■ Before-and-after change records

○ ○ ○ ○ ○ ○ ○

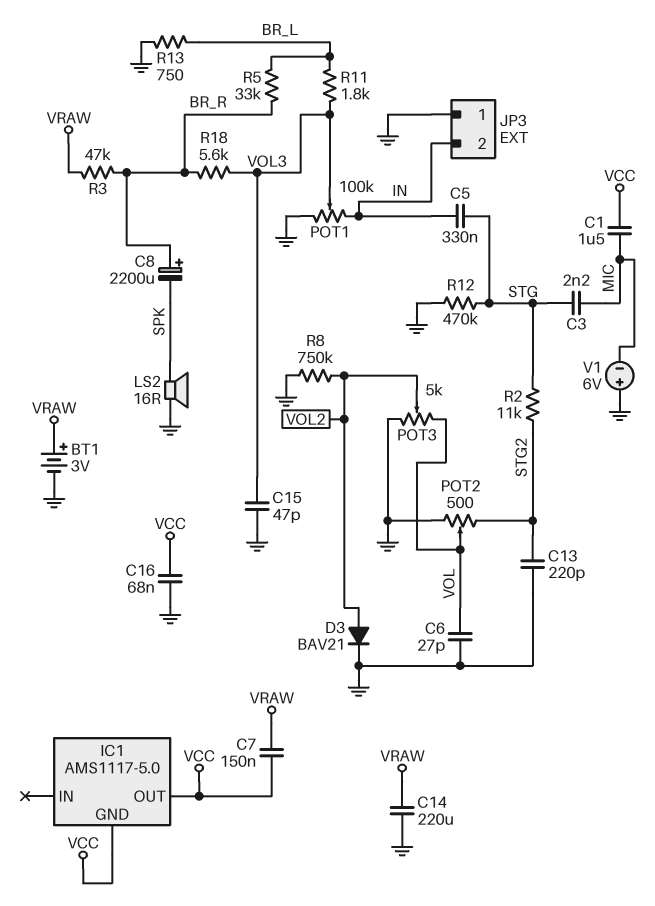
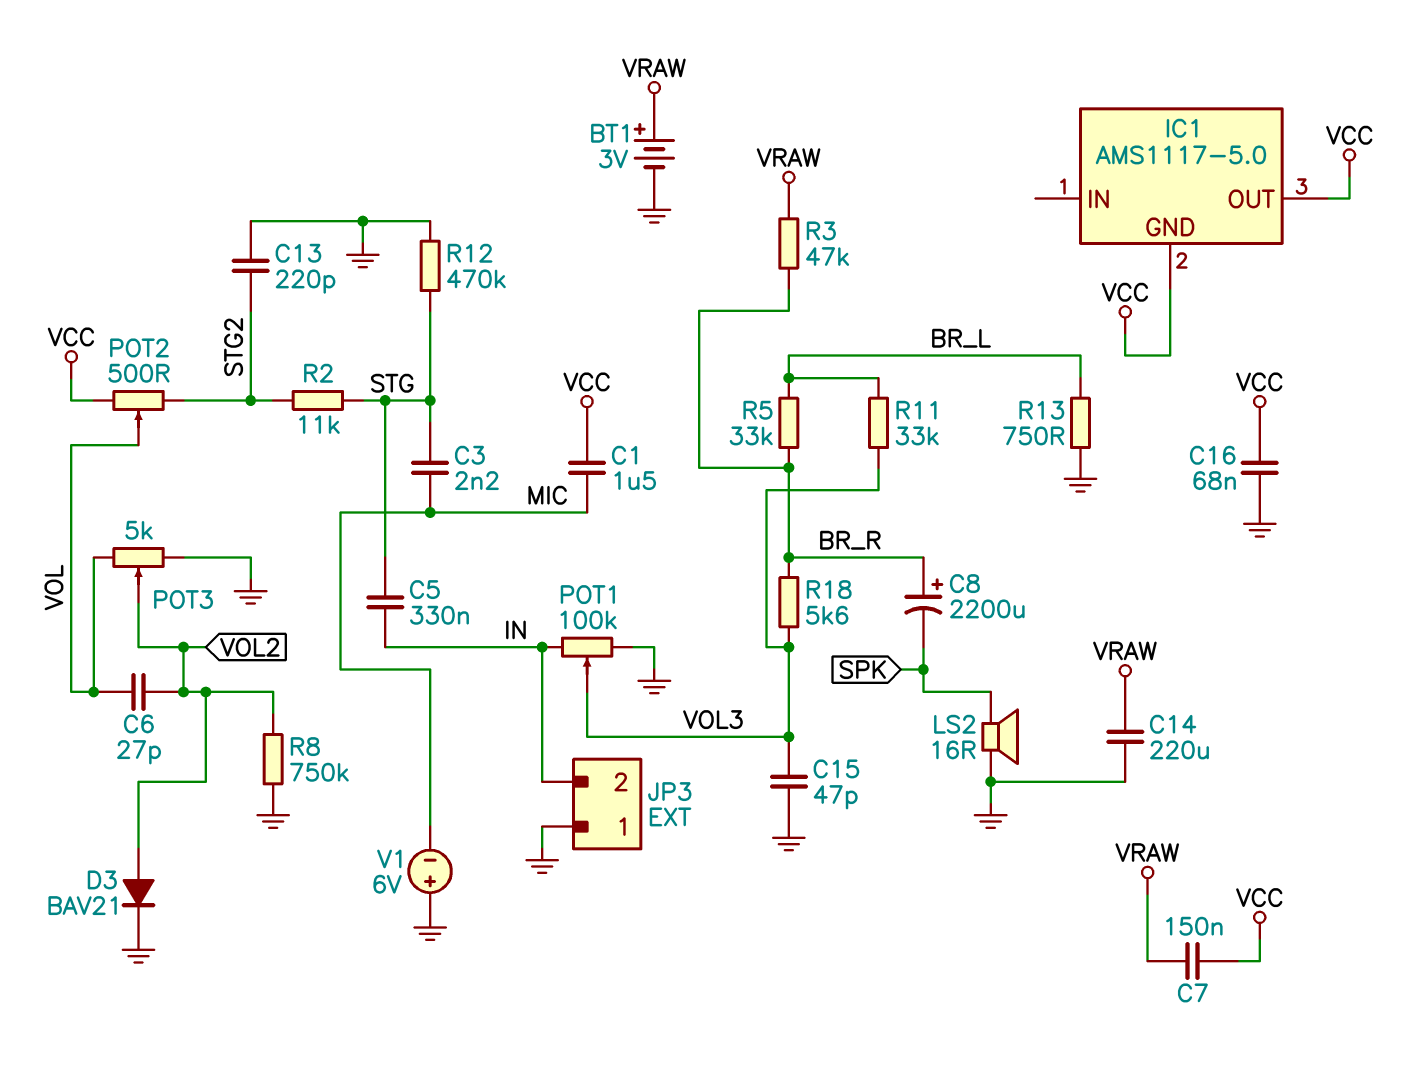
C6: 27pF (GND, VOL) -> 27pF (VOL, VOL2)
POT2: 500 (GND, STG2, wiper VOL) -> 500 (STG2, VCC, wiper VOL)
R11: 1.8k (BR_L, VOL3) -> 33k (BR_L, VOL3)

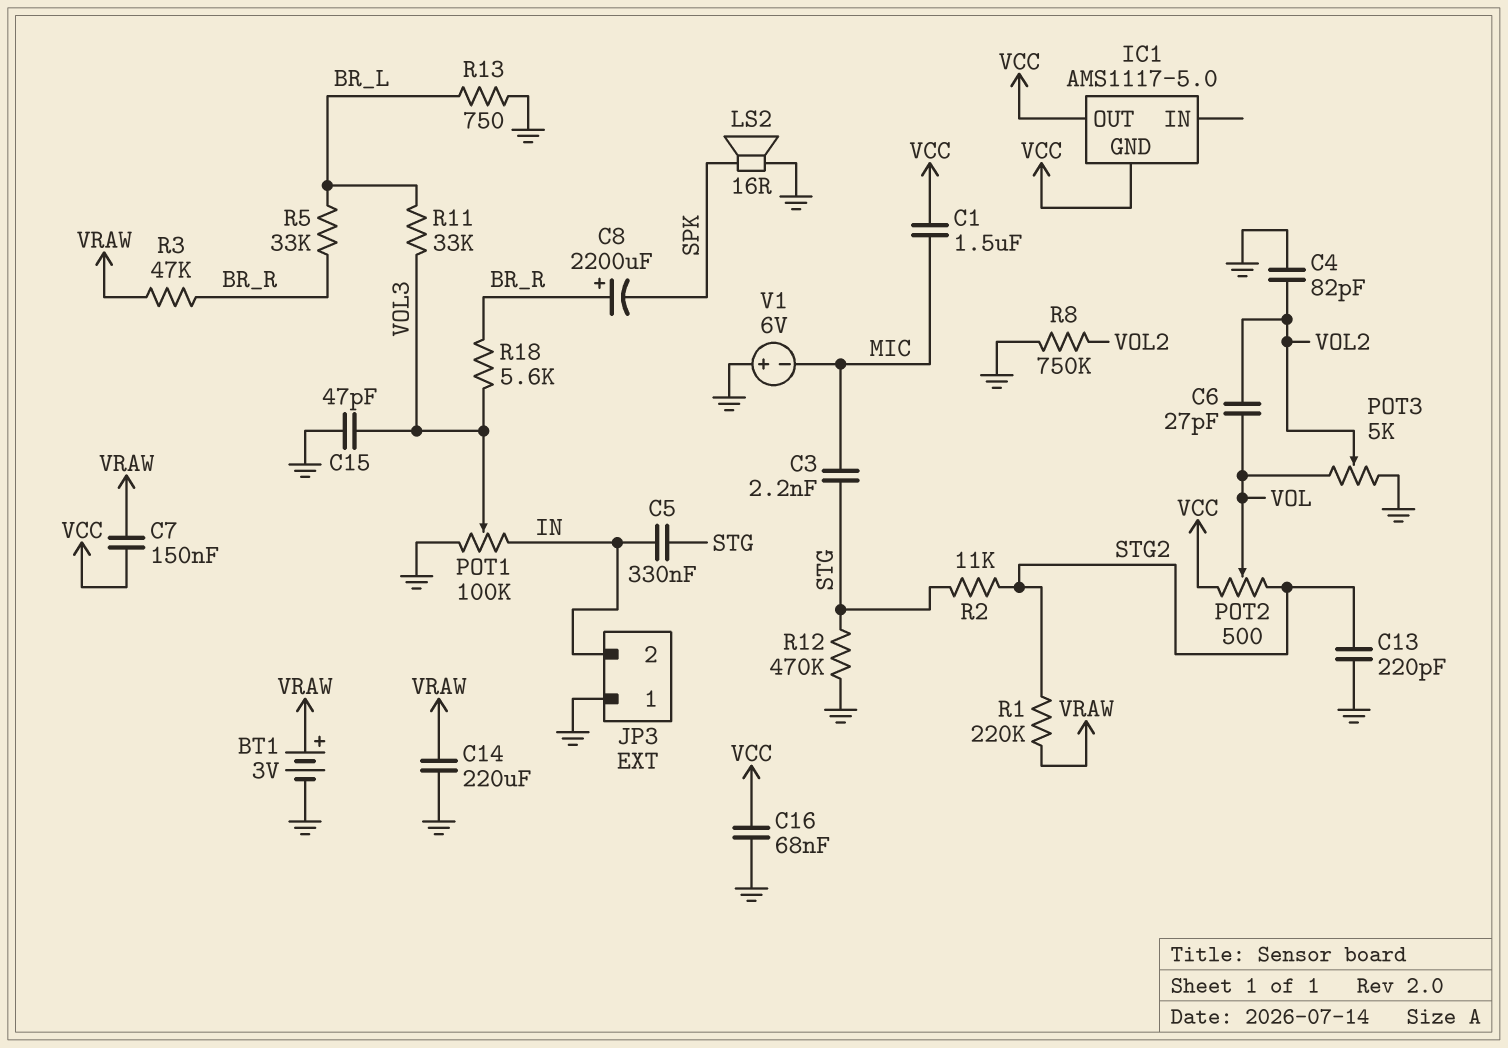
C4: none -> 82pF (GND, VOL2)
D3: diode BAV21 (A VOL2, K GND) -> none
R1: none -> 220k (STG2, VRAW)

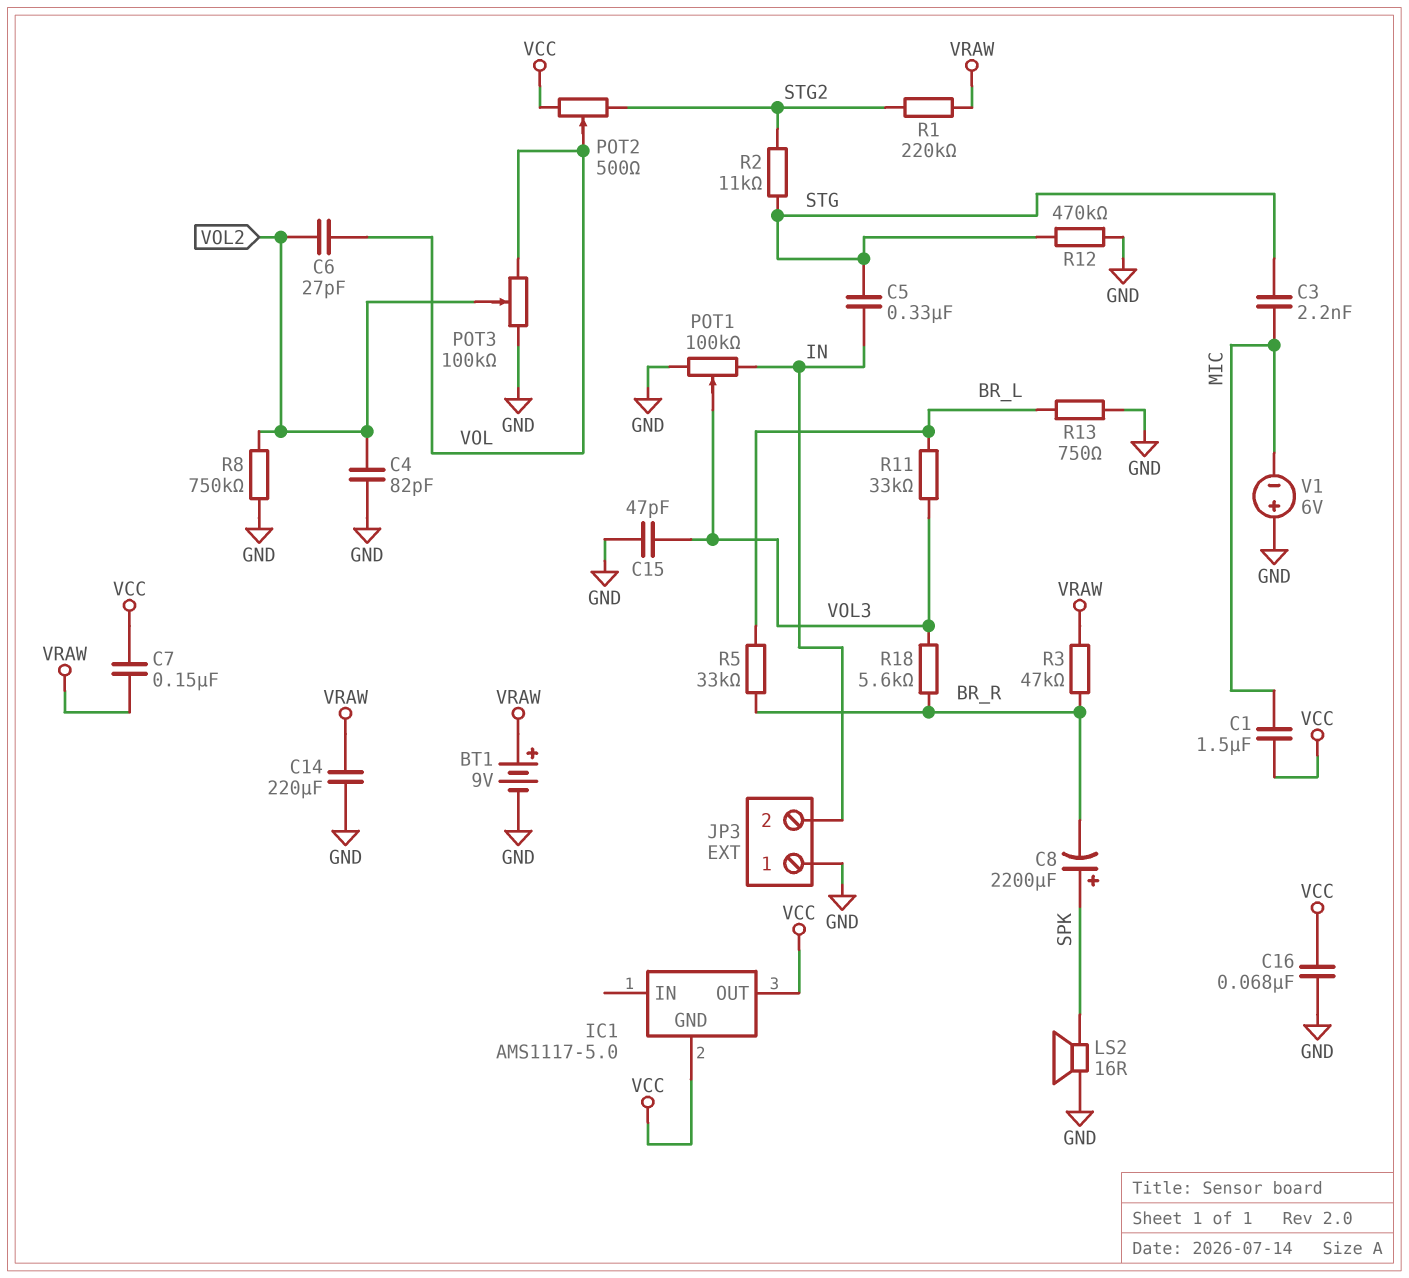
BT1: 3V (plus VRAW, minus GND) -> 9V (plus VRAW, minus GND)
C8: 2200uF (plus BR_R, minus SPK) -> 2200uF (plus SPK, minus BR_R)
C13: 220pF (GND, STG2) -> none
POT3: 5k (GND, VOL, wiper VOL2) -> 100k (GND, VOL, wiper VOL2)

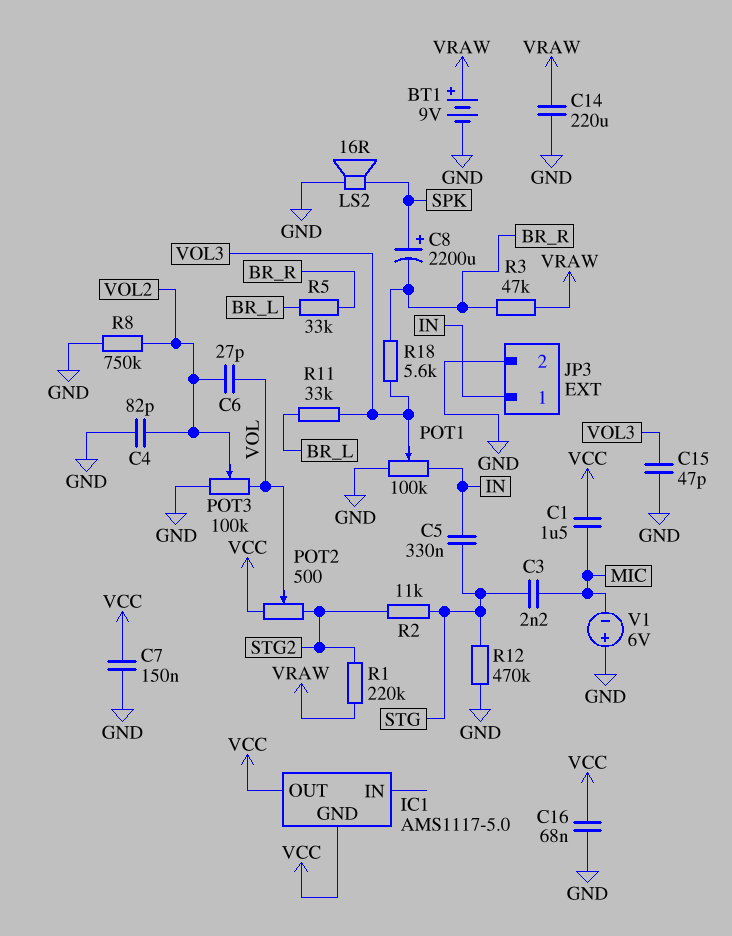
C7: 150nF (VCC, VRAW) -> 150nF (GND, VCC)
JP3 pin 1: GND -> IN
JP3 pin 2: IN -> GND
R13: 750 (BR_L, GND) -> none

○ ○ ○ ○ ○ ○ ○

■ What needs to be done
Please output exactly the lines from the one containing "JP3 pin 1: GND -> IN" through the end of the records, both included.

■ Answer for this exercise
JP3 pin 1: GND -> IN
JP3 pin 2: IN -> GND
R13: 750 (BR_L, GND) -> none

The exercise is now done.